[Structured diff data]
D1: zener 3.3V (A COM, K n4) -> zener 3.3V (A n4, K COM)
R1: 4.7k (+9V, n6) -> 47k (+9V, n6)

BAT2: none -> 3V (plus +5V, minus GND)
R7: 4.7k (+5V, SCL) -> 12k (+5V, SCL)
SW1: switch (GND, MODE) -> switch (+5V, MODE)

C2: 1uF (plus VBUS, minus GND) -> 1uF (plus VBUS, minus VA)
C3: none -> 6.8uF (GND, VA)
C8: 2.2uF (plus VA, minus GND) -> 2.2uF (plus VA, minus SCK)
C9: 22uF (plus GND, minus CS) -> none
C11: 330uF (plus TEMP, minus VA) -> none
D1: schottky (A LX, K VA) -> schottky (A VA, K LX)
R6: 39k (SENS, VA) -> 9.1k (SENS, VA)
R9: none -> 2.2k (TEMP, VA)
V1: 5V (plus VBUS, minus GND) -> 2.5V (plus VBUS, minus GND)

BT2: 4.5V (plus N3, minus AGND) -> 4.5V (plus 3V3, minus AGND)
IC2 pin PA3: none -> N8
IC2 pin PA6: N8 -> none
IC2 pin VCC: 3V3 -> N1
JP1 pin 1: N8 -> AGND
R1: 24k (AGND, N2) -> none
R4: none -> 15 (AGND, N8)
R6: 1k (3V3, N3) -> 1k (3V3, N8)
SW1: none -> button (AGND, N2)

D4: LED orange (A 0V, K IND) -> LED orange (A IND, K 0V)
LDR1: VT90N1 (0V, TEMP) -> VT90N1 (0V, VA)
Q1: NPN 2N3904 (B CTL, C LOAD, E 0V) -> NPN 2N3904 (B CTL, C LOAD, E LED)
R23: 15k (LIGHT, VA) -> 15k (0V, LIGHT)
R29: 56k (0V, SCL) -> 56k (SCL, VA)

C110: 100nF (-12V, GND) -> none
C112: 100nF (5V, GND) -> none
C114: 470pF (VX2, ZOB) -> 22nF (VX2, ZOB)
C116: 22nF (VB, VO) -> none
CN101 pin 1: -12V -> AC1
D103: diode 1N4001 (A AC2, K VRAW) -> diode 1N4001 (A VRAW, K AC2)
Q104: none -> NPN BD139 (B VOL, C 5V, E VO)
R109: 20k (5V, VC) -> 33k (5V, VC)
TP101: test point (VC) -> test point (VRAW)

**Task requirements:** Exactly reproduce the lines that run from the line with "R1: 4.7k (+9V, n6) -> 47k (+9V, n6)" through the last line of the records, inclusive.

**Answer to the problem:**
R1: 4.7k (+9V, n6) -> 47k (+9V, n6)

BAT2: none -> 3V (plus +5V, minus GND)
R7: 4.7k (+5V, SCL) -> 12k (+5V, SCL)
SW1: switch (GND, MODE) -> switch (+5V, MODE)

C2: 1uF (plus VBUS, minus GND) -> 1uF (plus VBUS, minus VA)
C3: none -> 6.8uF (GND, VA)
C8: 2.2uF (plus VA, minus GND) -> 2.2uF (plus VA, minus SCK)
C9: 22uF (plus GND, minus CS) -> none
C11: 330uF (plus TEMP, minus VA) -> none
D1: schottky (A LX, K VA) -> schottky (A VA, K LX)
R6: 39k (SENS, VA) -> 9.1k (SENS, VA)
R9: none -> 2.2k (TEMP, VA)
V1: 5V (plus VBUS, minus GND) -> 2.5V (plus VBUS, minus GND)

BT2: 4.5V (plus N3, minus AGND) -> 4.5V (plus 3V3, minus AGND)
IC2 pin PA3: none -> N8
IC2 pin PA6: N8 -> none
IC2 pin VCC: 3V3 -> N1
JP1 pin 1: N8 -> AGND
R1: 24k (AGND, N2) -> none
R4: none -> 15 (AGND, N8)
R6: 1k (3V3, N3) -> 1k (3V3, N8)
SW1: none -> button (AGND, N2)

D4: LED orange (A 0V, K IND) -> LED orange (A IND, K 0V)
LDR1: VT90N1 (0V, TEMP) -> VT90N1 (0V, VA)
Q1: NPN 2N3904 (B CTL, C LOAD, E 0V) -> NPN 2N3904 (B CTL, C LOAD, E LED)
R23: 15k (LIGHT, VA) -> 15k (0V, LIGHT)
R29: 56k (0V, SCL) -> 56k (SCL, VA)

C110: 100nF (-12V, GND) -> none
C112: 100nF (5V, GND) -> none
C114: 470pF (VX2, ZOB) -> 22nF (VX2, ZOB)
C116: 22nF (VB, VO) -> none
CN101 pin 1: -12V -> AC1
D103: diode 1N4001 (A AC2, K VRAW) -> diode 1N4001 (A VRAW, K AC2)
Q104: none -> NPN BD139 (B VOL, C 5V, E VO)
R109: 20k (5V, VC) -> 33k (5V, VC)
TP101: test point (VC) -> test point (VRAW)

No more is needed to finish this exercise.